---------- GIVEN RECORDS ----------

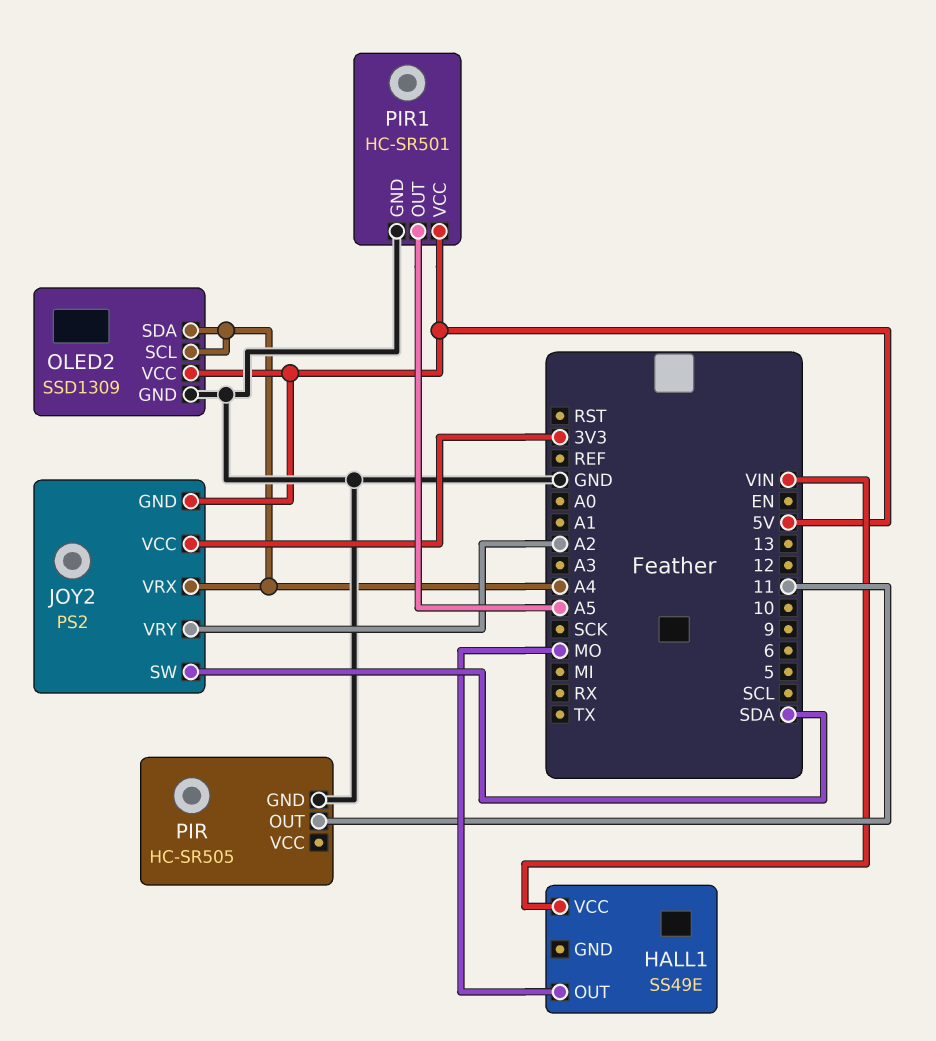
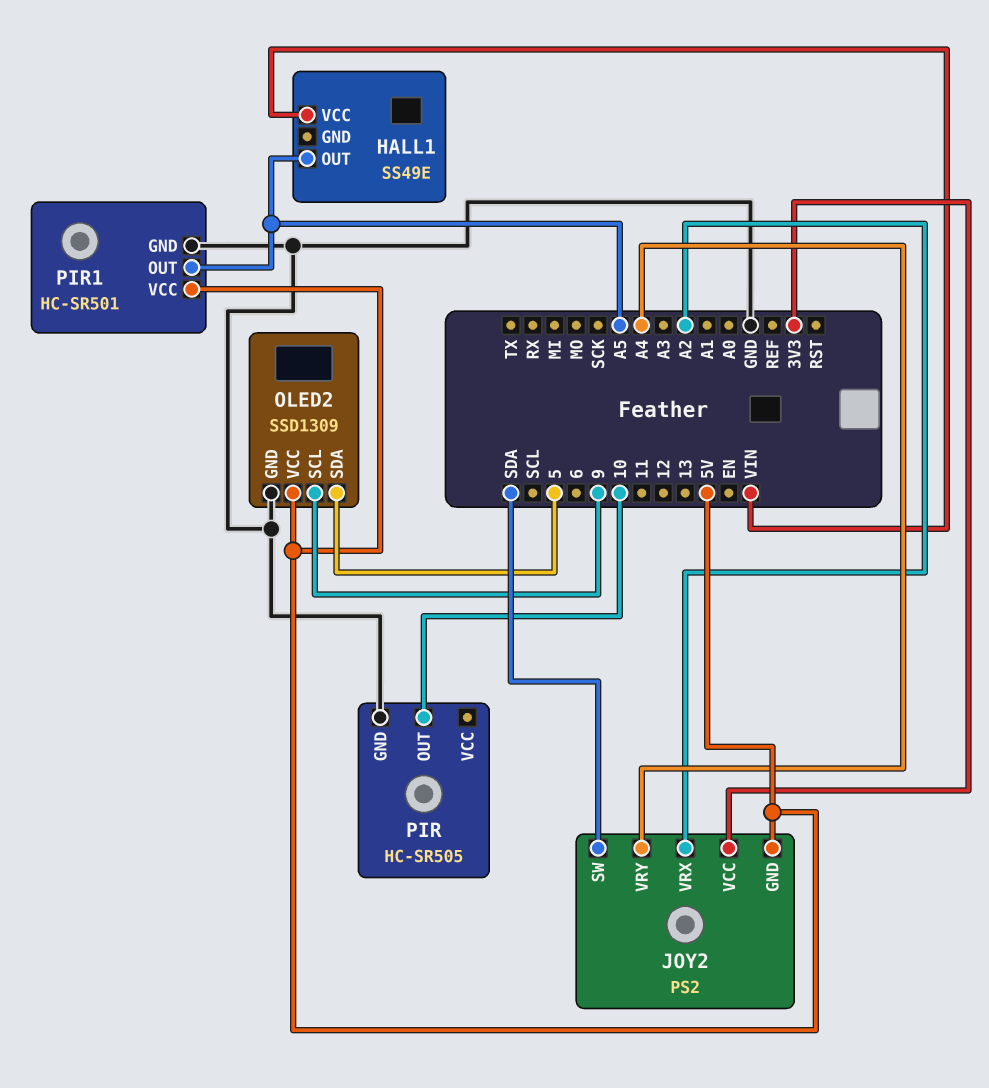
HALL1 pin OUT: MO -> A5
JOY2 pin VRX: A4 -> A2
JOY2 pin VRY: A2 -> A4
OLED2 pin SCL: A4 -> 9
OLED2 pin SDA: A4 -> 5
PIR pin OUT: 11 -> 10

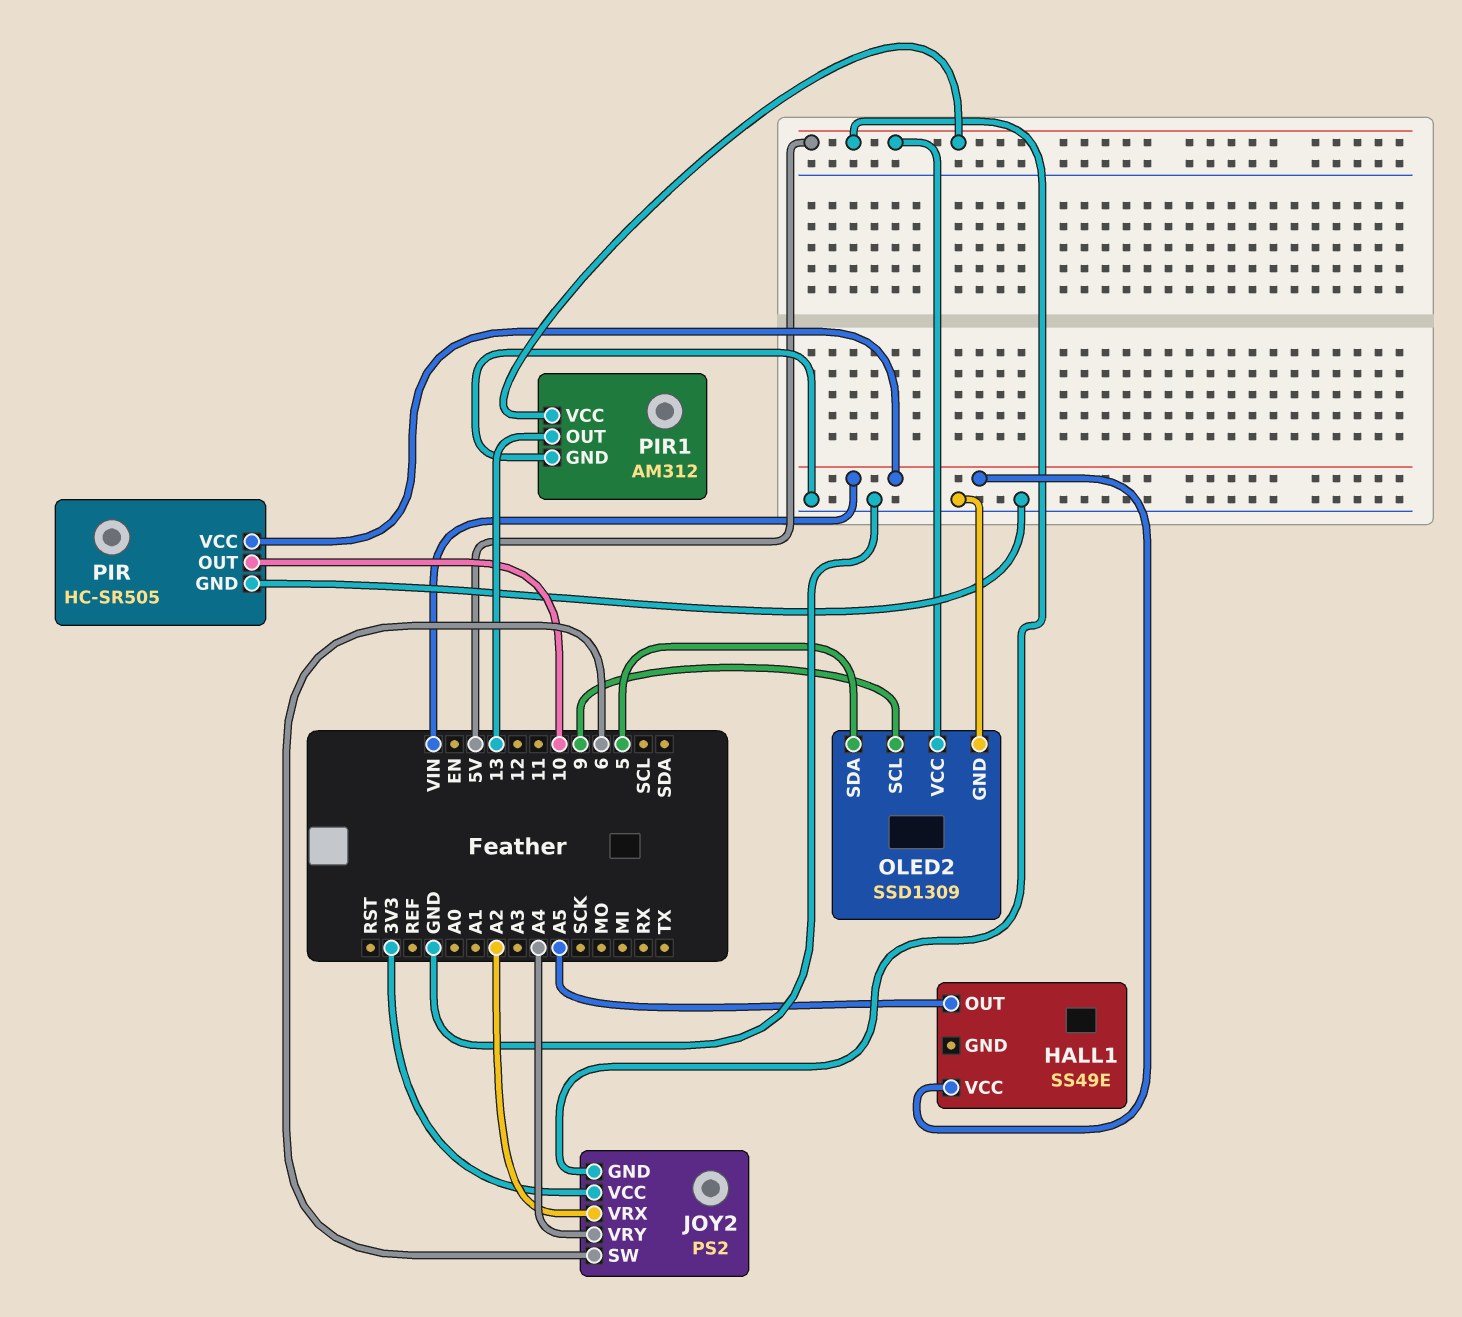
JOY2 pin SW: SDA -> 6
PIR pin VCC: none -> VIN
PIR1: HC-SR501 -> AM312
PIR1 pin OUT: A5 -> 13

----------

■ EXERCISE
Leave out every line before the one containing "PIR pin VCC: none -> VIN". Transcribe that line and all lines after it through the end of the data above, exactly.

■ COMPLETED EXERCISE
PIR pin VCC: none -> VIN
PIR1: HC-SR501 -> AM312
PIR1 pin OUT: A5 -> 13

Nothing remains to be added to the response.